* EXERCISE DETAILS:
A faithful retyping of every entry below is wanted, with images left out.

* DATA TO PROCESS:
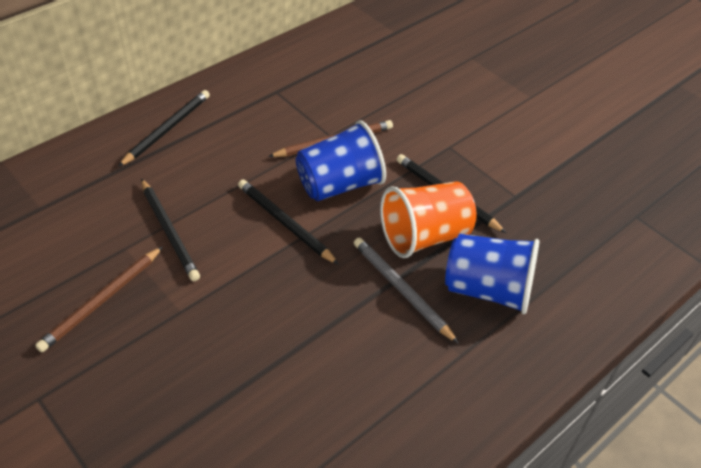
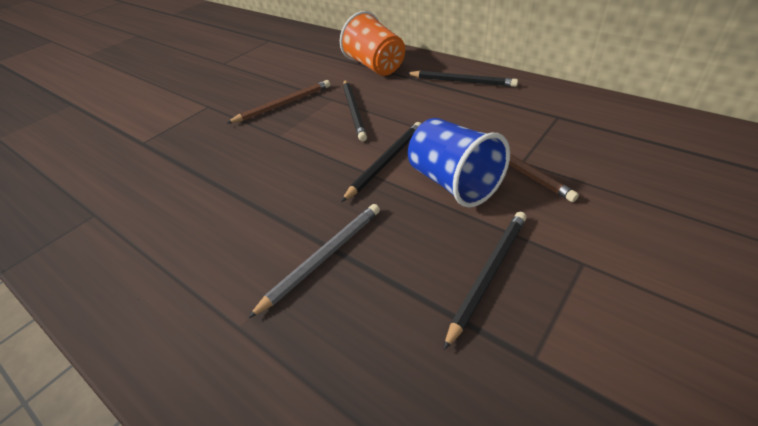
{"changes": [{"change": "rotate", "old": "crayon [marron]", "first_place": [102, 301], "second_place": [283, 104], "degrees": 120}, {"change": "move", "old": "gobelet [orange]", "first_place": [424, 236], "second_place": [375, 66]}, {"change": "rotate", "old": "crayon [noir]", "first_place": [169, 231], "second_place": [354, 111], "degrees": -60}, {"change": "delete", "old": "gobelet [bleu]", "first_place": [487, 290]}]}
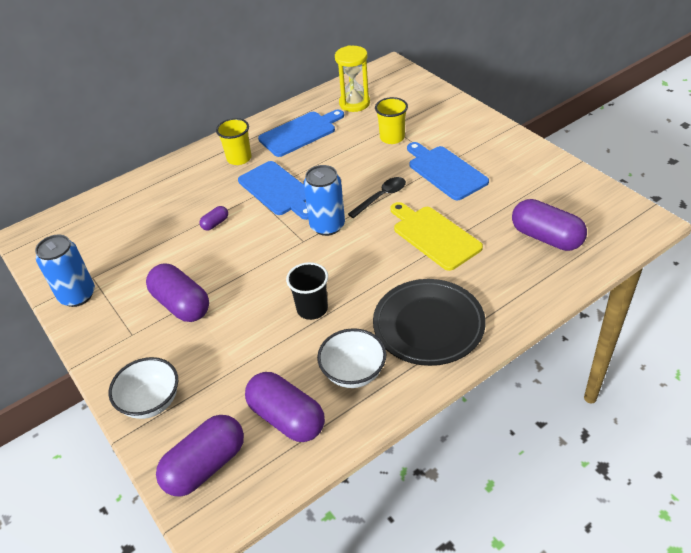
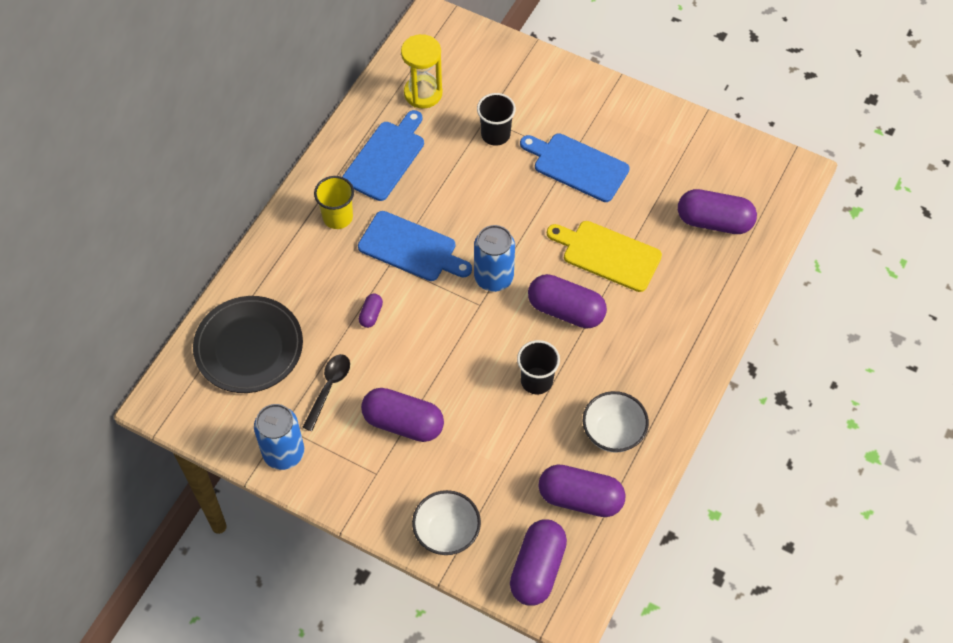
{"changes": [{"change": "move", "old": "assiette [noir]", "first_place": [428, 325], "second_place": [249, 347]}, {"change": "move", "old": "cuillère [noir]", "first_place": [381, 197], "second_place": [329, 388]}, {"change": "recolor", "old": "gobelet [jaune]", "new": "gobelet [noir]", "first_place": [392, 138], "second_place": [495, 134]}, {"change": "insert", "new": "gélule [violet]", "second_place": [566, 310]}]}
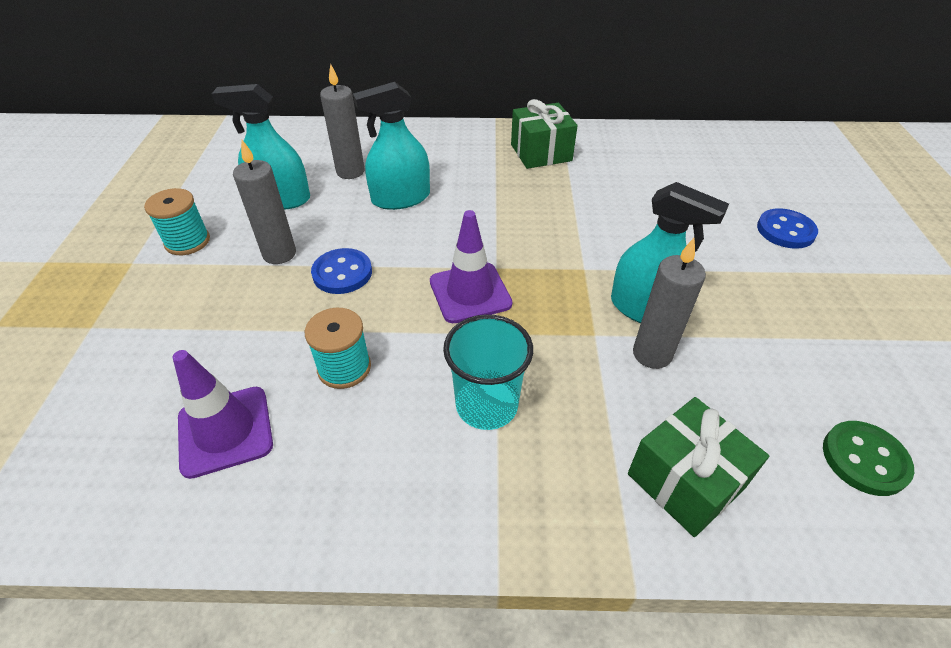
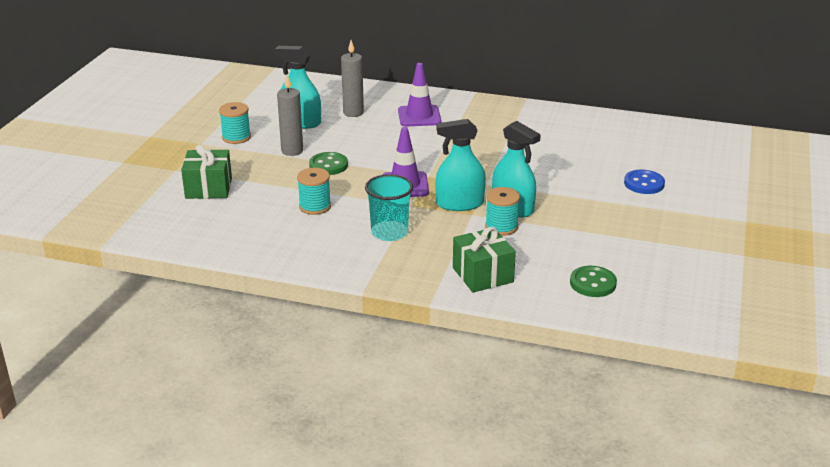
{"changes": [{"change": "move", "old": "cadeau [vert]", "first_place": [541, 153], "second_place": [208, 188]}, {"change": "recolor", "old": "bouton [bleu]", "new": "bouton [vert]", "first_place": [342, 273], "second_place": [328, 165]}, {"change": "move", "old": "cône de chantier [violet]", "first_place": [225, 431], "second_place": [419, 116]}, {"change": "move", "old": "vaporisateur [turquoise]", "first_place": [401, 198], "second_place": [459, 204]}, {"change": "replace", "old": "bougie [gris]", "new": "bobine [turquoise]", "first_place": [652, 354], "second_place": [501, 227]}]}
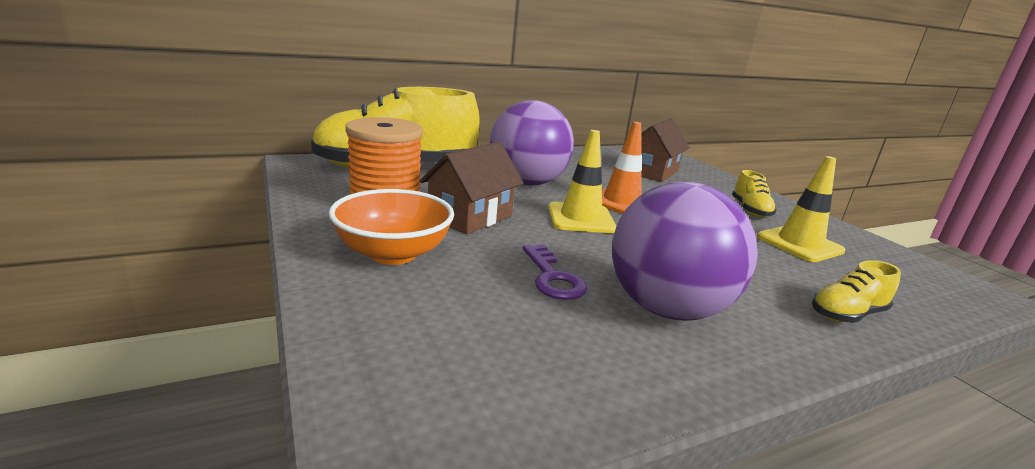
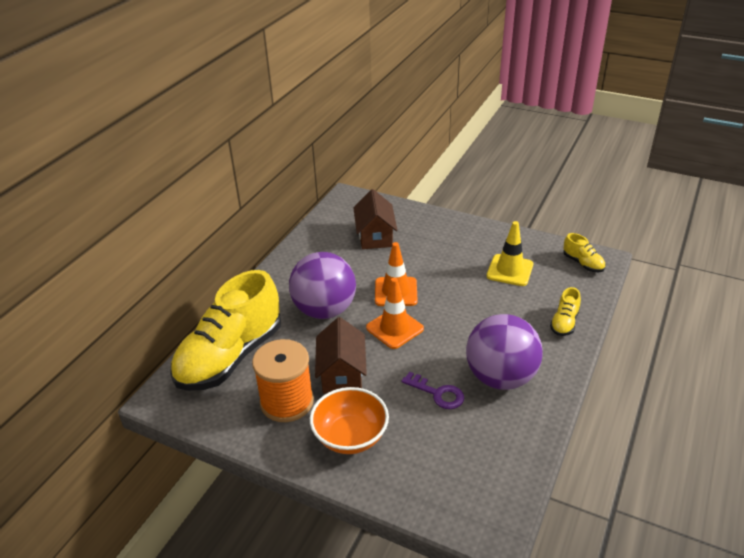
{"changes": [{"change": "recolor", "old": "cône de chantier [jaune]", "new": "cône de chantier [orange]", "first_place": [580, 218], "second_place": [394, 328]}, {"change": "move", "old": "chaussure [jaune]", "first_place": [750, 210], "second_place": [583, 263]}]}
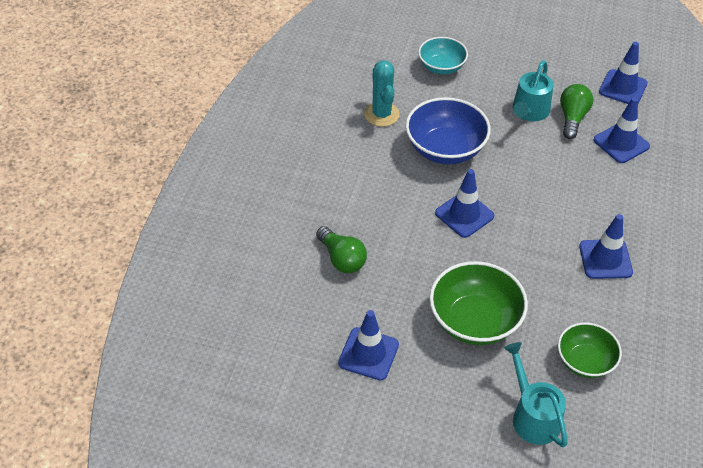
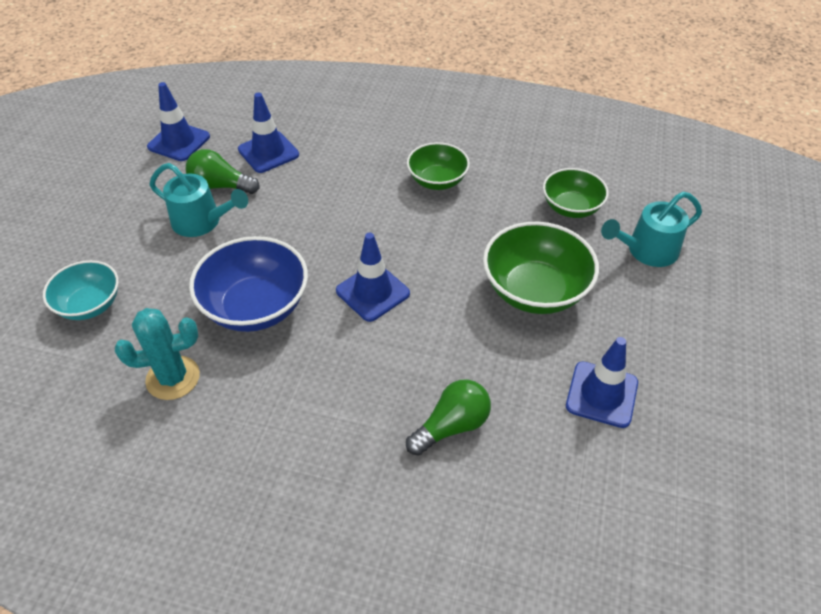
{"changes": [{"change": "replace", "old": "cône de chantier [bleu]", "new": "bol [vert]", "first_place": [605, 259], "second_place": [437, 180]}]}
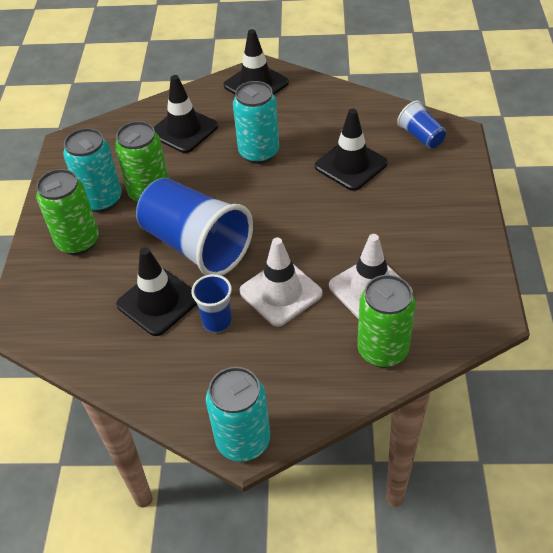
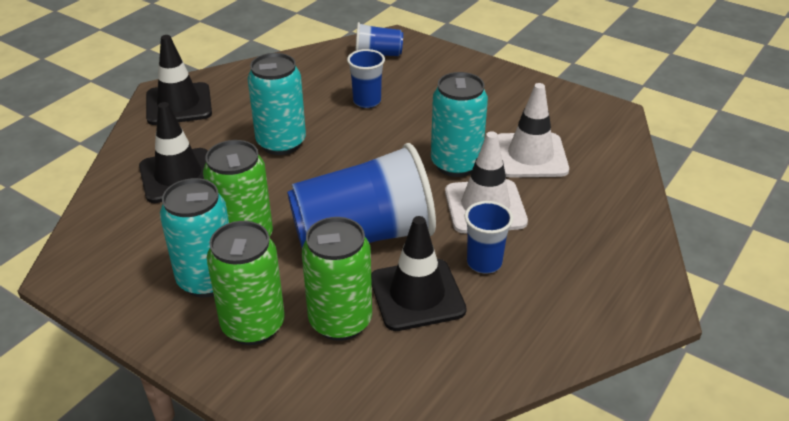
{"changes": [{"change": "move", "old": "canette [vert]", "first_place": [382, 350], "second_place": [340, 321]}, {"change": "replace", "old": "cône de chantier [noir]", "new": "gobelet [bleu]", "first_place": [351, 165], "second_place": [367, 101]}, {"change": "move", "old": "canette [turquoise]", "first_place": [243, 441], "second_place": [456, 164]}]}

* SOLUTION:
{"changes": [{"change": "rotate", "old": "crayon [marron]", "first_place": [102, 301], "second_place": [283, 104], "degrees": 120}, {"change": "move", "old": "gobelet [orange]", "first_place": [424, 236], "second_place": [375, 66]}, {"change": "rotate", "old": "crayon [noir]", "first_place": [169, 231], "second_place": [354, 111], "degrees": -60}, {"change": "delete", "old": "gobelet [bleu]", "first_place": [487, 290]}]}
{"changes": [{"change": "move", "old": "assiette [noir]", "first_place": [428, 325], "second_place": [249, 347]}, {"change": "move", "old": "cuillère [noir]", "first_place": [381, 197], "second_place": [329, 388]}, {"change": "recolor", "old": "gobelet [jaune]", "new": "gobelet [noir]", "first_place": [392, 138], "second_place": [495, 134]}, {"change": "insert", "new": "gélule [violet]", "second_place": [566, 310]}]}
{"changes": [{"change": "move", "old": "cadeau [vert]", "first_place": [541, 153], "second_place": [208, 188]}, {"change": "recolor", "old": "bouton [bleu]", "new": "bouton [vert]", "first_place": [342, 273], "second_place": [328, 165]}, {"change": "move", "old": "cône de chantier [violet]", "first_place": [225, 431], "second_place": [419, 116]}, {"change": "move", "old": "vaporisateur [turquoise]", "first_place": [401, 198], "second_place": [459, 204]}, {"change": "replace", "old": "bougie [gris]", "new": "bobine [turquoise]", "first_place": [652, 354], "second_place": [501, 227]}]}
{"changes": [{"change": "recolor", "old": "cône de chantier [jaune]", "new": "cône de chantier [orange]", "first_place": [580, 218], "second_place": [394, 328]}, {"change": "move", "old": "chaussure [jaune]", "first_place": [750, 210], "second_place": [583, 263]}]}
{"changes": [{"change": "replace", "old": "cône de chantier [bleu]", "new": "bol [vert]", "first_place": [605, 259], "second_place": [437, 180]}]}
{"changes": [{"change": "move", "old": "canette [vert]", "first_place": [382, 350], "second_place": [340, 321]}, {"change": "replace", "old": "cône de chantier [noir]", "new": "gobelet [bleu]", "first_place": [351, 165], "second_place": [367, 101]}, {"change": "move", "old": "canette [turquoise]", "first_place": [243, 441], "second_place": [456, 164]}]}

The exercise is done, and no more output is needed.